* _ASSIGNED TASK_: Would you please set down the data again exactly as given, excluding the pictures?

· · · ·

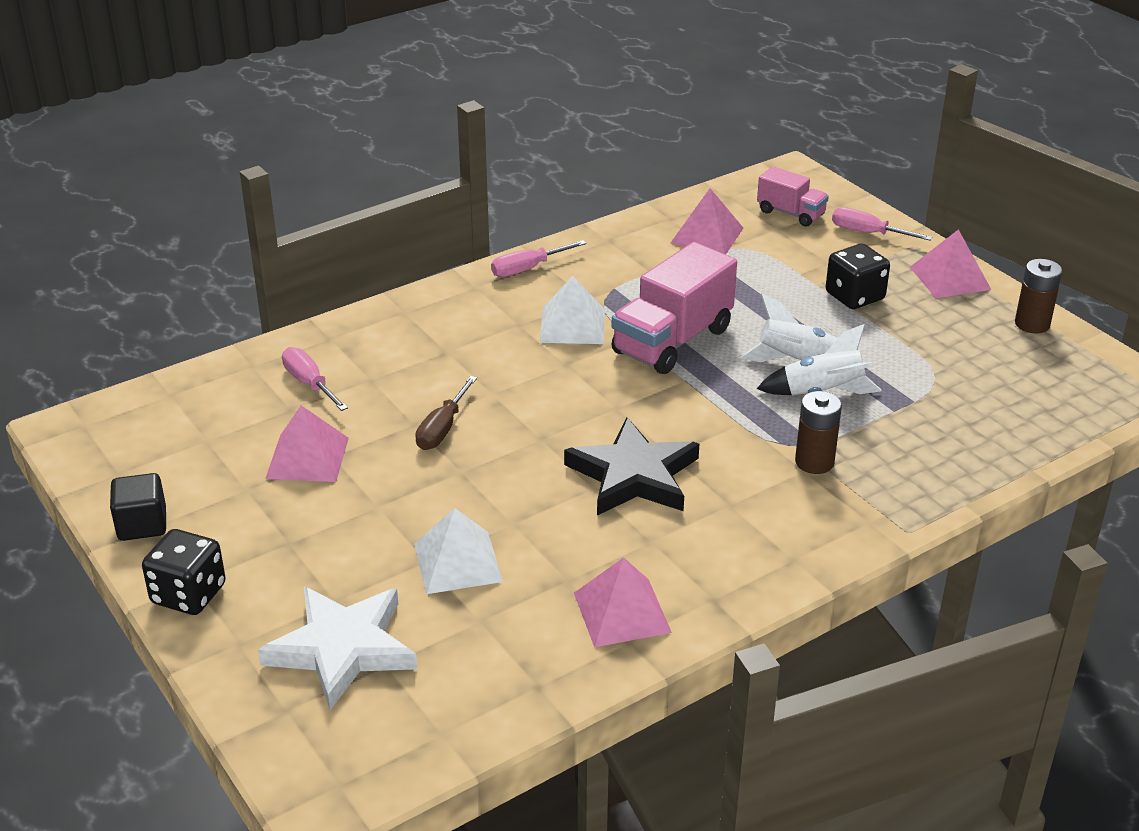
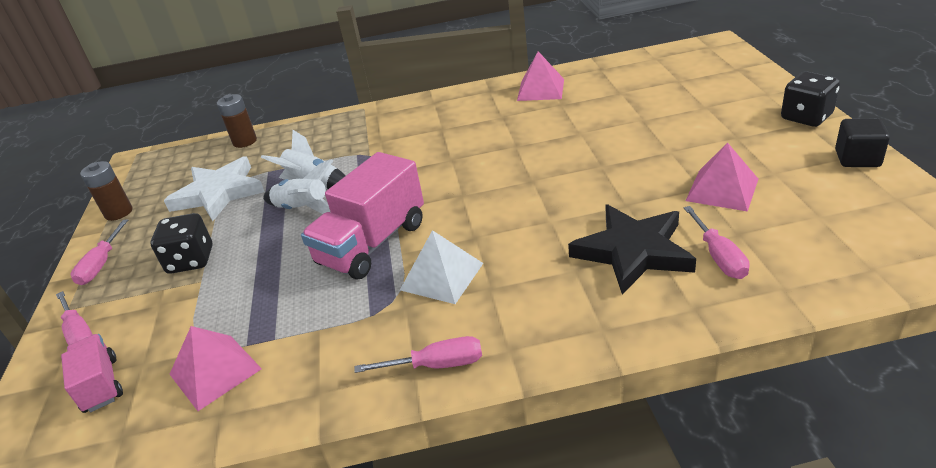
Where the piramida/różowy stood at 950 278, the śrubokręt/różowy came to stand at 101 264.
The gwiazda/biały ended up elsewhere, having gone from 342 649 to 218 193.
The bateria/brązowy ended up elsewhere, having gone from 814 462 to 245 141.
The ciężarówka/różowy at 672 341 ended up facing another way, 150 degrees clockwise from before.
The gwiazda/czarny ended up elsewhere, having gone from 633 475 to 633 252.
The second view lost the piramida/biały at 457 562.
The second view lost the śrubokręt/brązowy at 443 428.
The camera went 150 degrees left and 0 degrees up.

· · · ·

* _ANSWER SECTION_:
Where the piramida/różowy stood at 950 278, the śrubokręt/różowy came to stand at 101 264.
The gwiazda/biały ended up elsewhere, having gone from 342 649 to 218 193.
The bateria/brązowy ended up elsewhere, having gone from 814 462 to 245 141.
The ciężarówka/różowy at 672 341 ended up facing another way, 150 degrees clockwise from before.
The gwiazda/czarny ended up elsewhere, having gone from 633 475 to 633 252.
The second view lost the piramida/biały at 457 562.
The second view lost the śrubokręt/brązowy at 443 428.
The camera went 150 degrees left and 0 degrees up.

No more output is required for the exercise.